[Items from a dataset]

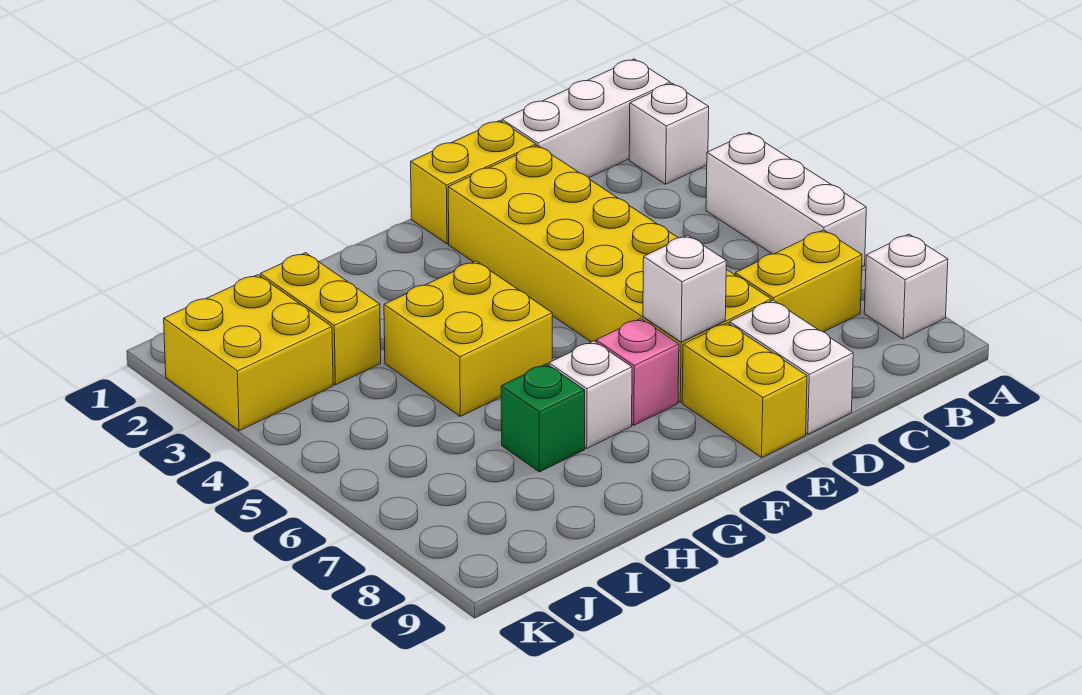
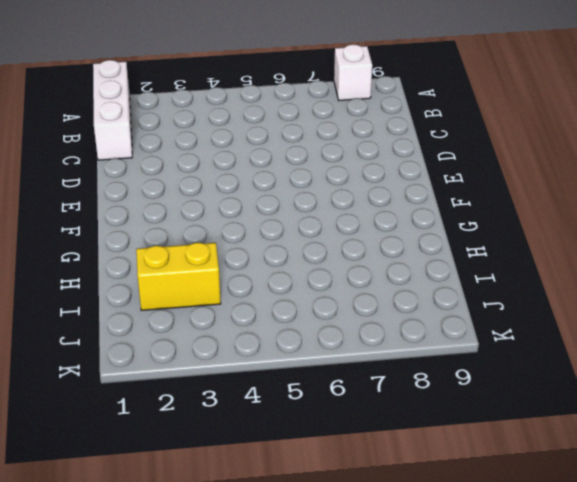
none -> white brick A2 level 1
none -> white brick A4:A6 level 1
none -> yellow brick B7:C7 level 1

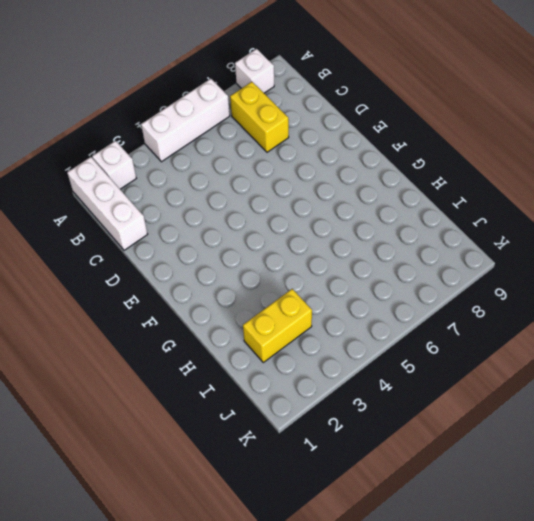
none -> yellow brick D1:E1 level 1
none -> yellow brick D2:E7 level 1
none -> white brick D8:D9 level 1

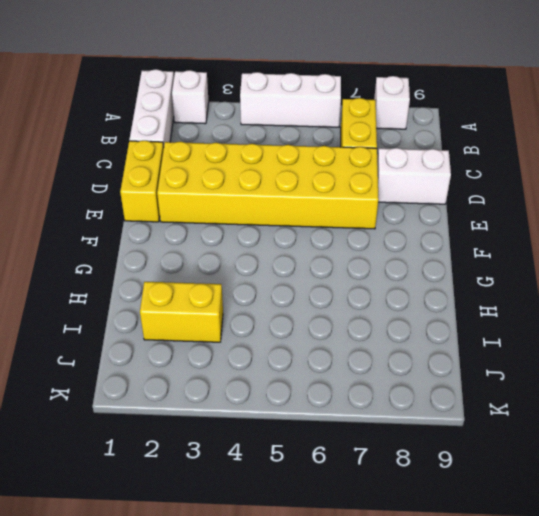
none -> yellow brick E8:E9 level 1
none -> pink brick F7 level 1
none -> yellow brick G4:H5 level 1

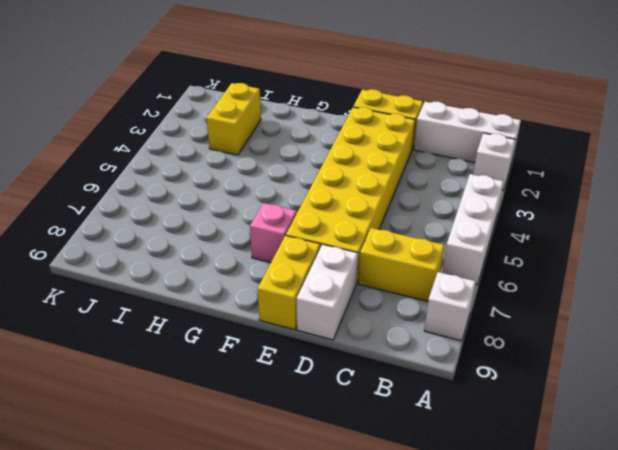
none -> yellow brick G4:H5 level 1
none -> white brick G7 level 1
none -> green brick H7 level 1

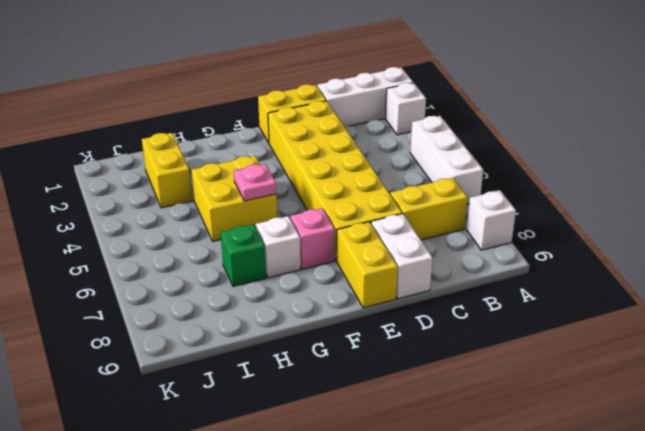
pink plate G5 level 2 -> none
none -> yellow brick J2:K3 level 1
none -> white brick E7 level 2

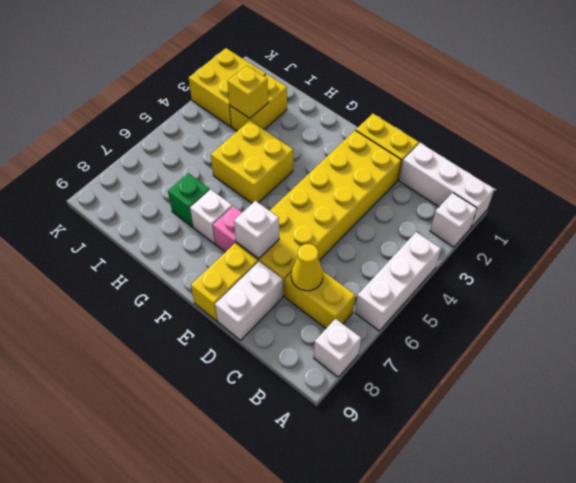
yellow cone C7 level 2 -> none
yellow brick I3 level 2 -> none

> **ACTIVITY**
Work through the data and count each line holding the string "white". Give only that count.

> **THE ANSWER**
5